**Assigned task**
What lines of the data below include the word "russet"? Report them by copying each.

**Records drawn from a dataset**
----

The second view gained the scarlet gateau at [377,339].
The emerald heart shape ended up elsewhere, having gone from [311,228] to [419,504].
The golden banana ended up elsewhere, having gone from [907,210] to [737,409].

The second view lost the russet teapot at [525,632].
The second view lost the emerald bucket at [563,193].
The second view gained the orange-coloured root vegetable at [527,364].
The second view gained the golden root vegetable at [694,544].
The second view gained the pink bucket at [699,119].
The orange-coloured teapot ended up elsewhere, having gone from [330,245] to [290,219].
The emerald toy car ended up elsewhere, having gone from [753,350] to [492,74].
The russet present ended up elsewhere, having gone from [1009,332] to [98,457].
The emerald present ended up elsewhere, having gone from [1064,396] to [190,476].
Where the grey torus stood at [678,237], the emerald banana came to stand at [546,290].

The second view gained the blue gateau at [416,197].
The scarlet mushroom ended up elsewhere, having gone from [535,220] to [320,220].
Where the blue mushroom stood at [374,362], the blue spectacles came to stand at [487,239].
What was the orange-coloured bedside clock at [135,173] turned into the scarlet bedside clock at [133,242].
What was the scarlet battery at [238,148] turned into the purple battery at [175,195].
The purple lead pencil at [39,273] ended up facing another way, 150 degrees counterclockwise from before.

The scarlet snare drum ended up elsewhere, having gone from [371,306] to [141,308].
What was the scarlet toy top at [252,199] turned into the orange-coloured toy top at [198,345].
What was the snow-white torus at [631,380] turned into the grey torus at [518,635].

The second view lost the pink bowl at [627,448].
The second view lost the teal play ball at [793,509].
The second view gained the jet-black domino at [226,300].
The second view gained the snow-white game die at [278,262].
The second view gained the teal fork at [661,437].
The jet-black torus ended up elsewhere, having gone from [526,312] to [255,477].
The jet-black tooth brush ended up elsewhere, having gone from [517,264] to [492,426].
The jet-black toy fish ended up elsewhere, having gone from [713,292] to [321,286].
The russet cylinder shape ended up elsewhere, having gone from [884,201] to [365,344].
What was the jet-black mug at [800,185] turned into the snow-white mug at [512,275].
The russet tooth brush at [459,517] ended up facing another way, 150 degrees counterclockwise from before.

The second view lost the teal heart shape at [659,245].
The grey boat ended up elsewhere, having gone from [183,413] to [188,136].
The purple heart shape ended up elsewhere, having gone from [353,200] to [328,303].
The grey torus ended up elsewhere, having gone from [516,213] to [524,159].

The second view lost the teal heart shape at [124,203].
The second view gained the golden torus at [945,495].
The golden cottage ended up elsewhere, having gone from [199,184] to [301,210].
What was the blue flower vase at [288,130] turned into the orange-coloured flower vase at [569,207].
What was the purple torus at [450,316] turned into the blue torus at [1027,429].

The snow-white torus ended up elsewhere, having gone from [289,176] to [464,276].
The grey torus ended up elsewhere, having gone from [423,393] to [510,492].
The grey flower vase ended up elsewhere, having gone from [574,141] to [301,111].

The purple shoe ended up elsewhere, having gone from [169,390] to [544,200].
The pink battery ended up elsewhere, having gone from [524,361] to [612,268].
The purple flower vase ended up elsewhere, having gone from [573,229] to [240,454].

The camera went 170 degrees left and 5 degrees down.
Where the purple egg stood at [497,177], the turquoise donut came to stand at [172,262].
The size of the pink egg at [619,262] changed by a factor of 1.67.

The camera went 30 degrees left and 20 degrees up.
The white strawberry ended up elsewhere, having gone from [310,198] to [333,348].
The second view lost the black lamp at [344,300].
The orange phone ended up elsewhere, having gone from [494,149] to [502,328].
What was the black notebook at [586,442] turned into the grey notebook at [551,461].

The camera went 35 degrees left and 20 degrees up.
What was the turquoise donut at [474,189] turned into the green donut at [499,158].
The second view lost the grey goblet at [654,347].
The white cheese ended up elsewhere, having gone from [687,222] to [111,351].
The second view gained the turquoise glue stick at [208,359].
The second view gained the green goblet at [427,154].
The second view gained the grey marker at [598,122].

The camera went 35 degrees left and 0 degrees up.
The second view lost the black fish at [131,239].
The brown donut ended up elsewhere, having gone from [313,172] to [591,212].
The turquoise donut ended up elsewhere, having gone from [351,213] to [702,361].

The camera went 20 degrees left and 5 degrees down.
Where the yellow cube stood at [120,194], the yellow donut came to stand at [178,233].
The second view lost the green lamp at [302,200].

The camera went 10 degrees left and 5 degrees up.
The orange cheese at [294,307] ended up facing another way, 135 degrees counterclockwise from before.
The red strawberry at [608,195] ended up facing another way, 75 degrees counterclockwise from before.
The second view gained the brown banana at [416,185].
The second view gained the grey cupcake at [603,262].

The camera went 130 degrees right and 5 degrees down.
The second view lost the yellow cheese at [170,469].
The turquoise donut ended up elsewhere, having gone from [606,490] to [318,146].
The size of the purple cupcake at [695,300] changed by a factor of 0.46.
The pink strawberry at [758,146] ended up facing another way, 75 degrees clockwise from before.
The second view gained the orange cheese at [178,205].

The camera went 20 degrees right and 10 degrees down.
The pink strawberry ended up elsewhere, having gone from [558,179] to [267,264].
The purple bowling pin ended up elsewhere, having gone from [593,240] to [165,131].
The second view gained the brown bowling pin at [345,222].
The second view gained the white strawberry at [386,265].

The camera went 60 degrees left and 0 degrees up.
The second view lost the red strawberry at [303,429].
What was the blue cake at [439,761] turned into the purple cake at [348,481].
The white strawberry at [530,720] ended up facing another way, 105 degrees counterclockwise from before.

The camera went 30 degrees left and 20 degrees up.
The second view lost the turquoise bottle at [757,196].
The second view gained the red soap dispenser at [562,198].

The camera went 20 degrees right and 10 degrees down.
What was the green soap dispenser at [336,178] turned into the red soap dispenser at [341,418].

----

**Answer for this exercise**
The second view lost the russet teapot at [525,632].
The russet present ended up elsewhere, having gone from [1009,332] to [98,457].
The russet cylinder shape ended up elsewhere, having gone from [884,201] to [365,344].
The russet tooth brush at [459,517] ended up facing another way, 150 degrees counterclockwise from before.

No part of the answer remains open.